◆ WORK ORDER
Omit every picture, then return each line of the data below exactly.

◆ SOURCE DATA

________________________

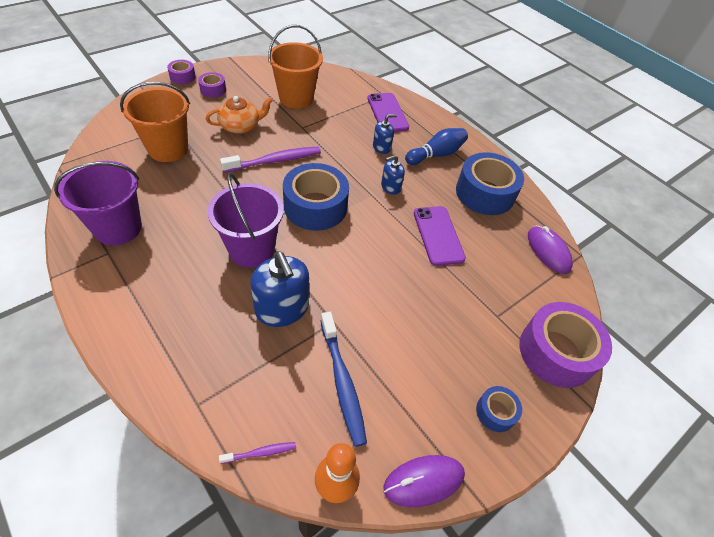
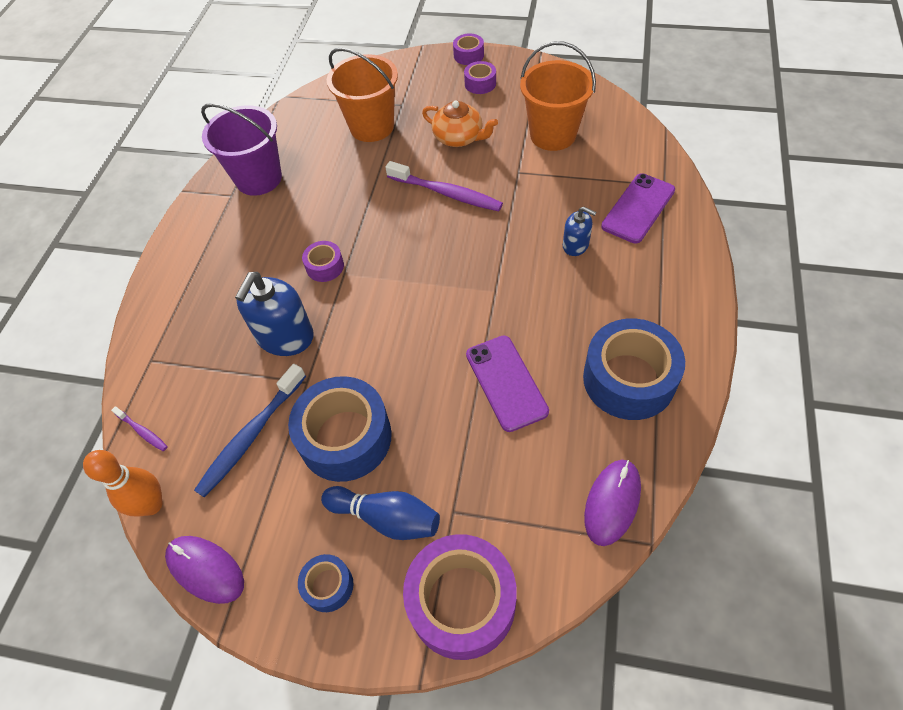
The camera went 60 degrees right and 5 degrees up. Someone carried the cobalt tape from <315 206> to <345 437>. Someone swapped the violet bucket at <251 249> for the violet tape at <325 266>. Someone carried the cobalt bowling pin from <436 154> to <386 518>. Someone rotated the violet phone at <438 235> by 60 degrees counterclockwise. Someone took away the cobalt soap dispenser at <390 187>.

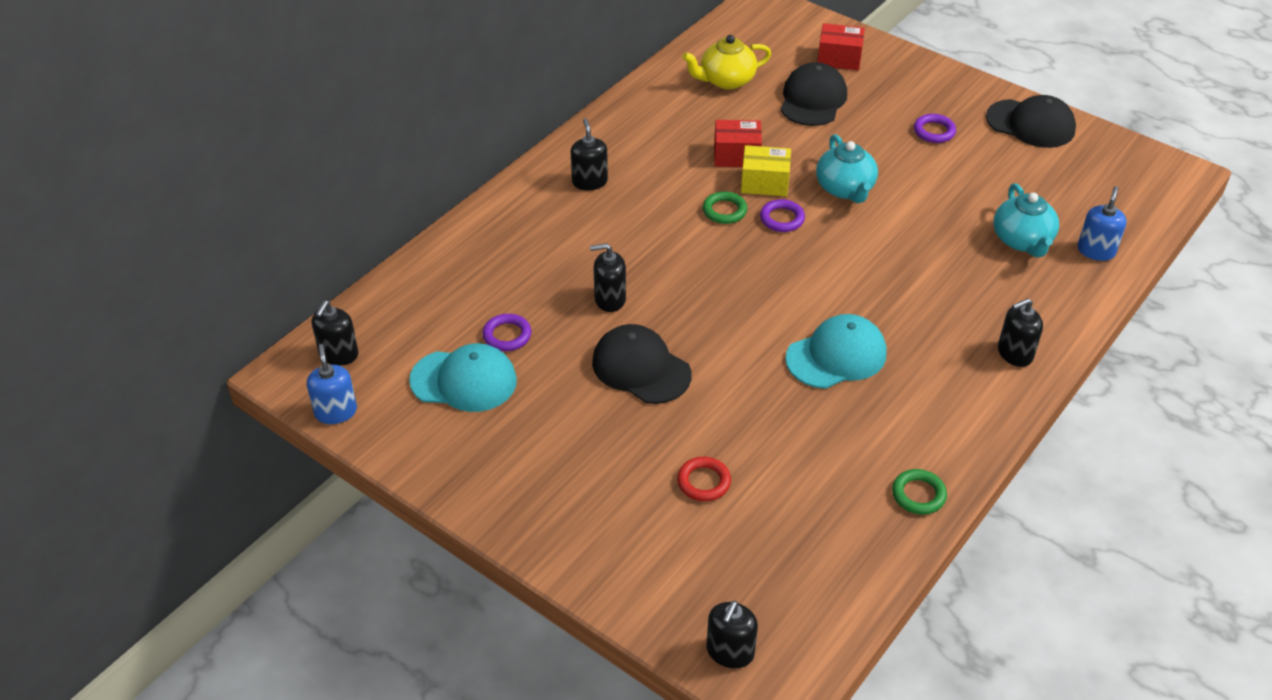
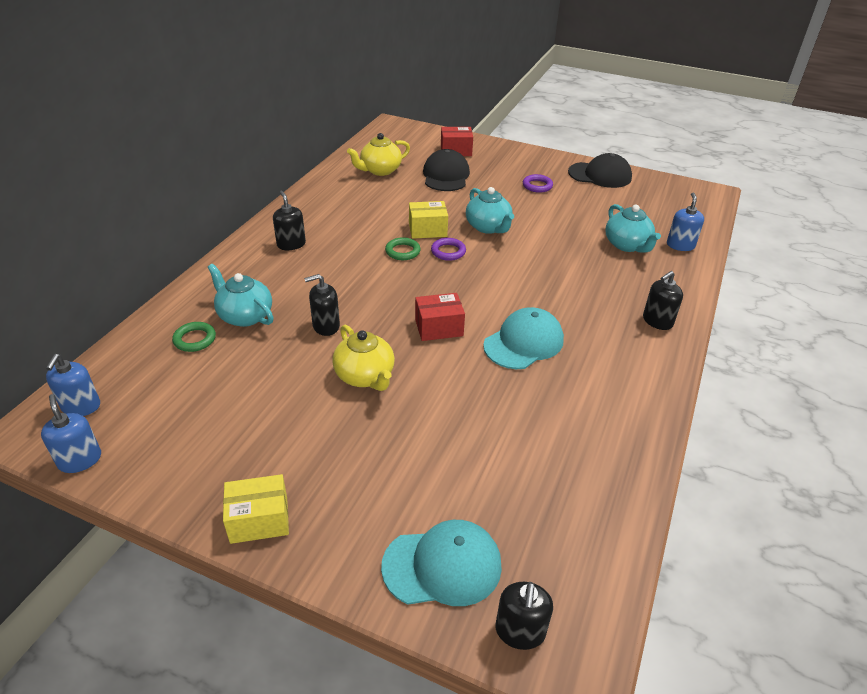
The camera went 15 degrees left and 5 degrees down. Someone repainted the black soap dispenser at <338 354>, which became the cobalt soap dispenser at <81 406>. Someone carried the green ring from <918 494> to <195 339>. Someone put down the turquoise tea pot at <245 316>. Someone put down the bright yellow parcel at <259 520>. Someone swapped the black peaked cap at <641 368> for the bright yellow tea pot at <365 376>. Someone carried the turquoise peaked cap from <464 380> to <442 566>. Someone carried the crimson parcel from <736 155> to <439 327>. Someone took away the violet ring at <507 335>. Someone took away the crimson ring at <703 482>.

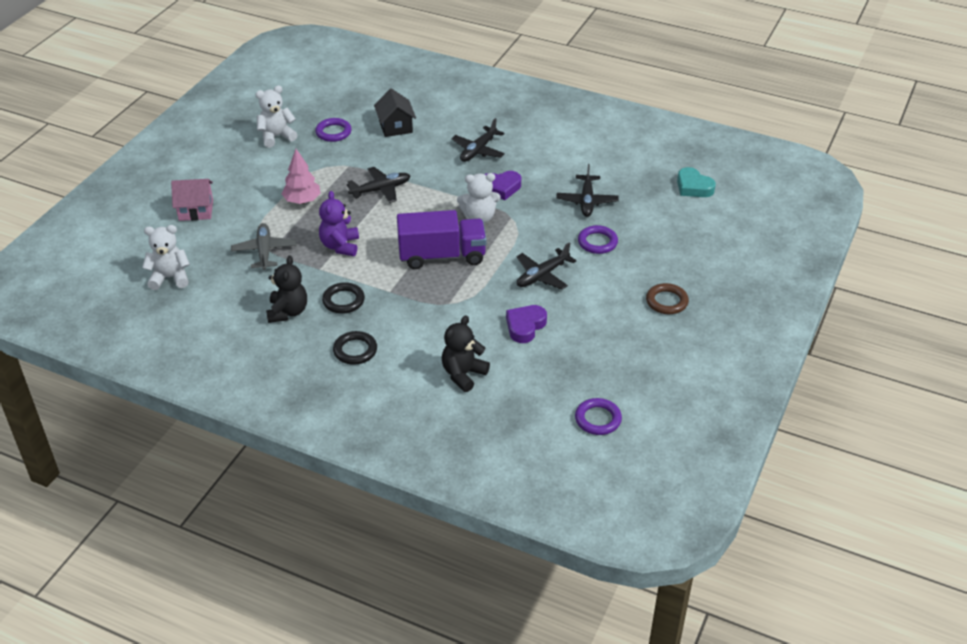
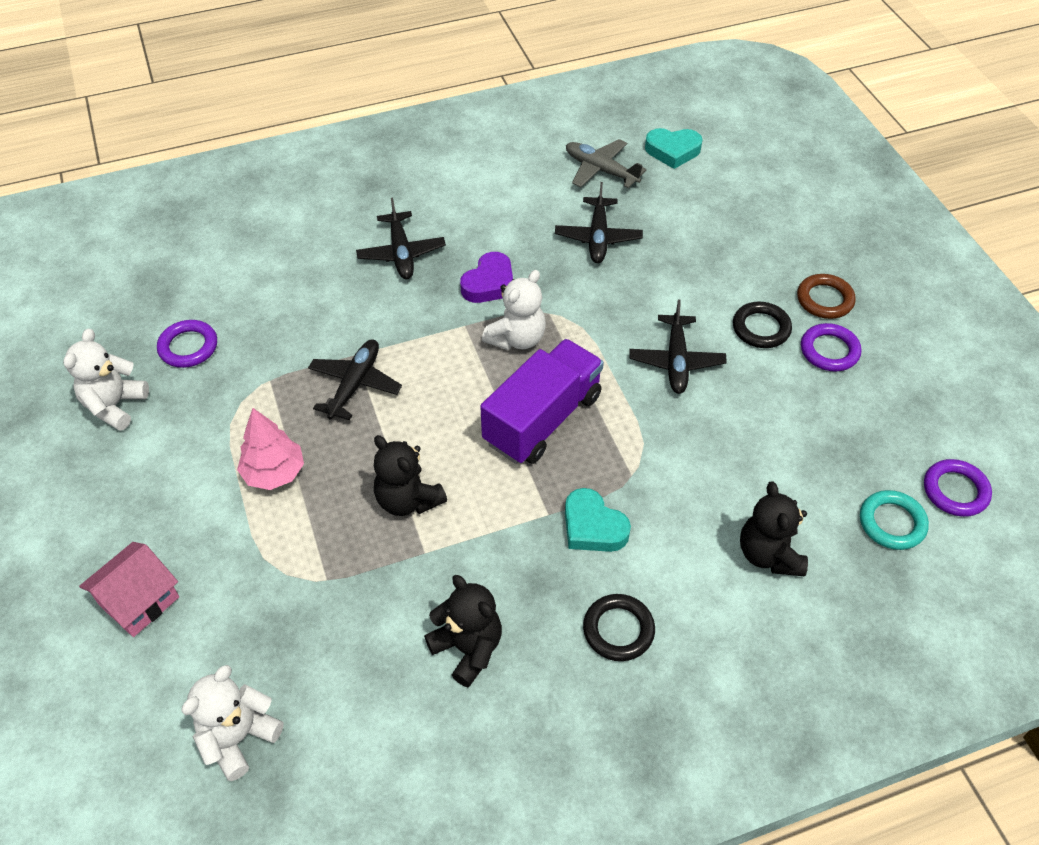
The camera went 45 degrees left and 10 degrees up. Someone repainted the violet teddy at <340 246>, which became the black teddy at <408 500>. Someone rotated the black toy plane at <587 201> by 45 degrees clockwise. Someone put down the turquoise heart shape at <593 527>. Someone carried the gray toy plane from <264 251> to <600 170>. Someone carried the black ring from <343 301> to <761 328>. Someone carried the violet ring from <597 242> to <829 351>. Someone put down the turquoise ring at <892 523>. Someone took away the black toy house at <395 127>. Someone took away the violet heart shape at <525 326>.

________________________

◆ WRITTEN SOLUTION
The camera went 60 degrees right and 5 degrees up. Someone carried the cobalt tape from <315 206> to <345 437>. Someone swapped the violet bucket at <251 249> for the violet tape at <325 266>. Someone carried the cobalt bowling pin from <436 154> to <386 518>. Someone rotated the violet phone at <438 235> by 60 degrees counterclockwise. Someone took away the cobalt soap dispenser at <390 187>.

The camera went 15 degrees left and 5 degrees down. Someone repainted the black soap dispenser at <338 354>, which became the cobalt soap dispenser at <81 406>. Someone carried the green ring from <918 494> to <195 339>. Someone put down the turquoise tea pot at <245 316>. Someone put down the bright yellow parcel at <259 520>. Someone swapped the black peaked cap at <641 368> for the bright yellow tea pot at <365 376>. Someone carried the turquoise peaked cap from <464 380> to <442 566>. Someone carried the crimson parcel from <736 155> to <439 327>. Someone took away the violet ring at <507 335>. Someone took away the crimson ring at <703 482>.

The camera went 45 degrees left and 10 degrees up. Someone repainted the violet teddy at <340 246>, which became the black teddy at <408 500>. Someone rotated the black toy plane at <587 201> by 45 degrees clockwise. Someone put down the turquoise heart shape at <593 527>. Someone carried the gray toy plane from <264 251> to <600 170>. Someone carried the black ring from <343 301> to <761 328>. Someone carried the violet ring from <597 242> to <829 351>. Someone put down the turquoise ring at <892 523>. Someone took away the black toy house at <395 127>. Someone took away the violet heart shape at <525 326>.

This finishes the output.